• [Data provided]
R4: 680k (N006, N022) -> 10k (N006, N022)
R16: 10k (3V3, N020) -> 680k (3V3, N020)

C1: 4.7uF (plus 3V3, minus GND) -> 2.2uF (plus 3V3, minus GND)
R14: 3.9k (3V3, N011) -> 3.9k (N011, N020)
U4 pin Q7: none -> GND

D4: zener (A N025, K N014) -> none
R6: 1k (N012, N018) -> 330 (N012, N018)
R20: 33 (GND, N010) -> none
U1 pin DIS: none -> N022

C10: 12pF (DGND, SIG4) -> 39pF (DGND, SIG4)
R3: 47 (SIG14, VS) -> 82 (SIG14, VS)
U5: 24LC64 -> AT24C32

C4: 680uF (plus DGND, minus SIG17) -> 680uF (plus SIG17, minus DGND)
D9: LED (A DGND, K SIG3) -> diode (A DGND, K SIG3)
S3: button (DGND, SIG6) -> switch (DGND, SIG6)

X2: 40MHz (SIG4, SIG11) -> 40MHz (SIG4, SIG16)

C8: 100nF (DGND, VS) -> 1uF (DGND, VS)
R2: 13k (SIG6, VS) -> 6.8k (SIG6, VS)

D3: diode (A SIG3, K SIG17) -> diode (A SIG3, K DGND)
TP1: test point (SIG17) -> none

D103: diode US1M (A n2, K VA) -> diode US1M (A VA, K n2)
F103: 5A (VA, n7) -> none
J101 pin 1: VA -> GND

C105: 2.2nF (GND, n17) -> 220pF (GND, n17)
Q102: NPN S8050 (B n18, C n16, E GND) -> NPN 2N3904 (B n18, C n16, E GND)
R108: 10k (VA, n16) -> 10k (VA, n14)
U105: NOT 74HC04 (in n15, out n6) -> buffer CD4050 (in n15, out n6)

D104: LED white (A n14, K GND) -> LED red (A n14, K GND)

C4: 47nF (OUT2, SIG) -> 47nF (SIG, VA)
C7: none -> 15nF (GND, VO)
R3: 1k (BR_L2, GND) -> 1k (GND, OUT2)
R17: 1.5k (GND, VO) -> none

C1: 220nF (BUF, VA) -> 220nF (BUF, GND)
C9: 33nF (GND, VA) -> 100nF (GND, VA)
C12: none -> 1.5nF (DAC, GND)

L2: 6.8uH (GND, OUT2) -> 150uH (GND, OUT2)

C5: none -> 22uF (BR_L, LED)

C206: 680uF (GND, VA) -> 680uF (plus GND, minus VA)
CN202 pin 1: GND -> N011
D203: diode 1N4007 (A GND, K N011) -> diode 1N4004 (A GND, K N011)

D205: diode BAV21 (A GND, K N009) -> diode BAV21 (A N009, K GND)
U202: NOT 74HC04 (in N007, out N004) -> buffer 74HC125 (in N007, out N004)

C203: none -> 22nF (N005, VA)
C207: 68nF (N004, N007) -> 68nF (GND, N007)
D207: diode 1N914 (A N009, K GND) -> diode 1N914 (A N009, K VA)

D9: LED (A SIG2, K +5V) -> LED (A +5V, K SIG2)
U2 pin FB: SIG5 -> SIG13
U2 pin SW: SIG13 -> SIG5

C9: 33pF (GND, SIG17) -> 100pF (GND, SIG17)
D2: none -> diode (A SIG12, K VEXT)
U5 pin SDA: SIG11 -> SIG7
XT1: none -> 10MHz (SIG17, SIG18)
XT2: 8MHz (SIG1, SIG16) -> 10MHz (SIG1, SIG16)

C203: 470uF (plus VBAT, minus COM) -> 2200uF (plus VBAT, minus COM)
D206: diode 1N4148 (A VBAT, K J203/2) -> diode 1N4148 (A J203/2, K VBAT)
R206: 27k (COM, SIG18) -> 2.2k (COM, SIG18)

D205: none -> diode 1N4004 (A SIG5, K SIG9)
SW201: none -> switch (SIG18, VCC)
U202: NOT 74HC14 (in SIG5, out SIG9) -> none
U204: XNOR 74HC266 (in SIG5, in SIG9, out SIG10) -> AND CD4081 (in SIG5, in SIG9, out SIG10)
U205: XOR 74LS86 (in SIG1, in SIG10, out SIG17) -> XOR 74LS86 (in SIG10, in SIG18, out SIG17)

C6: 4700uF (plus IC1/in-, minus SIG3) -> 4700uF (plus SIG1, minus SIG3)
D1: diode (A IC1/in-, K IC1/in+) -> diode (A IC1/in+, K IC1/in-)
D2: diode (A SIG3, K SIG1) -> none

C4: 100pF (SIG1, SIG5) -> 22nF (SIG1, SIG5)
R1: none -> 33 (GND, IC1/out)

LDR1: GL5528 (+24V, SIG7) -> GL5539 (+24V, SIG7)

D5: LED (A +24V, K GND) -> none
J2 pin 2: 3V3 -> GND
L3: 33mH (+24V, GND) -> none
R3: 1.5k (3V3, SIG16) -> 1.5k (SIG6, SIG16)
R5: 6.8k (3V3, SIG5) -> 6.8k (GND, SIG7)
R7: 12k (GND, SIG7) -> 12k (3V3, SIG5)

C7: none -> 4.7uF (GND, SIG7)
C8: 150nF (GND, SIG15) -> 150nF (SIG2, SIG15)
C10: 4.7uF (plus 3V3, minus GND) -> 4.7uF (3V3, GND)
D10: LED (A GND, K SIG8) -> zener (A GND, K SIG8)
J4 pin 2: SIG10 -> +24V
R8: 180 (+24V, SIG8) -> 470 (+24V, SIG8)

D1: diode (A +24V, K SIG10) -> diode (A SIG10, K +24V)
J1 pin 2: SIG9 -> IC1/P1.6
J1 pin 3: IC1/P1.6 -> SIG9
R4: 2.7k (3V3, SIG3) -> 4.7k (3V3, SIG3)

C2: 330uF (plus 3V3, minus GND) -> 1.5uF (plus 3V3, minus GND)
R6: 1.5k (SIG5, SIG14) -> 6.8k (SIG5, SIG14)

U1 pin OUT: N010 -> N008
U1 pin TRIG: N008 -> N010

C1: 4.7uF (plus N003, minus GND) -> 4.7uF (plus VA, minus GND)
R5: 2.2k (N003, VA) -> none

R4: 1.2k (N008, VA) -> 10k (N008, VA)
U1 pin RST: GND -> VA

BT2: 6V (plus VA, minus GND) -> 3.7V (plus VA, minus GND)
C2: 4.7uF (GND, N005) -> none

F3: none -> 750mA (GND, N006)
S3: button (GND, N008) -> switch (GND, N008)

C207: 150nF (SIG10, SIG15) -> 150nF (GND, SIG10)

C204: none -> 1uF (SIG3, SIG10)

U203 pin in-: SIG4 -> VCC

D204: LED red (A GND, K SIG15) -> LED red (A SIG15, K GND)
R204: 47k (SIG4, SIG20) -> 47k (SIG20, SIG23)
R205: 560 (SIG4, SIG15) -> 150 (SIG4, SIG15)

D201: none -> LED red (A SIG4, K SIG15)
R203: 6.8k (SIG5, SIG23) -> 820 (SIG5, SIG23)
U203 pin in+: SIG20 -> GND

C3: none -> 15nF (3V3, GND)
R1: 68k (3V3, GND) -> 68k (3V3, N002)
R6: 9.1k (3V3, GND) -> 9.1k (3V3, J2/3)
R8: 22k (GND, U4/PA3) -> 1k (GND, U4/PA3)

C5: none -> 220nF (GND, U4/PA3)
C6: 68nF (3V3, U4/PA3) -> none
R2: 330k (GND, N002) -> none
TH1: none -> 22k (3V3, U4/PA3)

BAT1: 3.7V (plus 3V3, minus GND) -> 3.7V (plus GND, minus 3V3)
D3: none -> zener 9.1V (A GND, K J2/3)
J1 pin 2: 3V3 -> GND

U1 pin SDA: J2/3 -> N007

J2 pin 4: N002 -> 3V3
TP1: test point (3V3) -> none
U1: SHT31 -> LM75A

• [Work task] Your task is to restate, word for word, only those lines above that fall between the line holding "L2: 6.8uH (GND, OUT2) -> 150uH (GND, OUT2)" and the line holding "L3: 33mH (+24V, GND) -> none", inclusive.

• [Reply]
L2: 6.8uH (GND, OUT2) -> 150uH (GND, OUT2)

C5: none -> 22uF (BR_L, LED)

C206: 680uF (GND, VA) -> 680uF (plus GND, minus VA)
CN202 pin 1: GND -> N011
D203: diode 1N4007 (A GND, K N011) -> diode 1N4004 (A GND, K N011)

D205: diode BAV21 (A GND, K N009) -> diode BAV21 (A N009, K GND)
U202: NOT 74HC04 (in N007, out N004) -> buffer 74HC125 (in N007, out N004)

C203: none -> 22nF (N005, VA)
C207: 68nF (N004, N007) -> 68nF (GND, N007)
D207: diode 1N914 (A N009, K GND) -> diode 1N914 (A N009, K VA)

D9: LED (A SIG2, K +5V) -> LED (A +5V, K SIG2)
U2 pin FB: SIG5 -> SIG13
U2 pin SW: SIG13 -> SIG5

C9: 33pF (GND, SIG17) -> 100pF (GND, SIG17)
D2: none -> diode (A SIG12, K VEXT)
U5 pin SDA: SIG11 -> SIG7
XT1: none -> 10MHz (SIG17, SIG18)
XT2: 8MHz (SIG1, SIG16) -> 10MHz (SIG1, SIG16)

C203: 470uF (plus VBAT, minus COM) -> 2200uF (plus VBAT, minus COM)
D206: diode 1N4148 (A VBAT, K J203/2) -> diode 1N4148 (A J203/2, K VBAT)
R206: 27k (COM, SIG18) -> 2.2k (COM, SIG18)

D205: none -> diode 1N4004 (A SIG5, K SIG9)
SW201: none -> switch (SIG18, VCC)
U202: NOT 74HC14 (in SIG5, out SIG9) -> none
U204: XNOR 74HC266 (in SIG5, in SIG9, out SIG10) -> AND CD4081 (in SIG5, in SIG9, out SIG10)
U205: XOR 74LS86 (in SIG1, in SIG10, out SIG17) -> XOR 74LS86 (in SIG10, in SIG18, out SIG17)

C6: 4700uF (plus IC1/in-, minus SIG3) -> 4700uF (plus SIG1, minus SIG3)
D1: diode (A IC1/in-, K IC1/in+) -> diode (A IC1/in+, K IC1/in-)
D2: diode (A SIG3, K SIG1) -> none

C4: 100pF (SIG1, SIG5) -> 22nF (SIG1, SIG5)
R1: none -> 33 (GND, IC1/out)

LDR1: GL5528 (+24V, SIG7) -> GL5539 (+24V, SIG7)

D5: LED (A +24V, K GND) -> none
J2 pin 2: 3V3 -> GND
L3: 33mH (+24V, GND) -> none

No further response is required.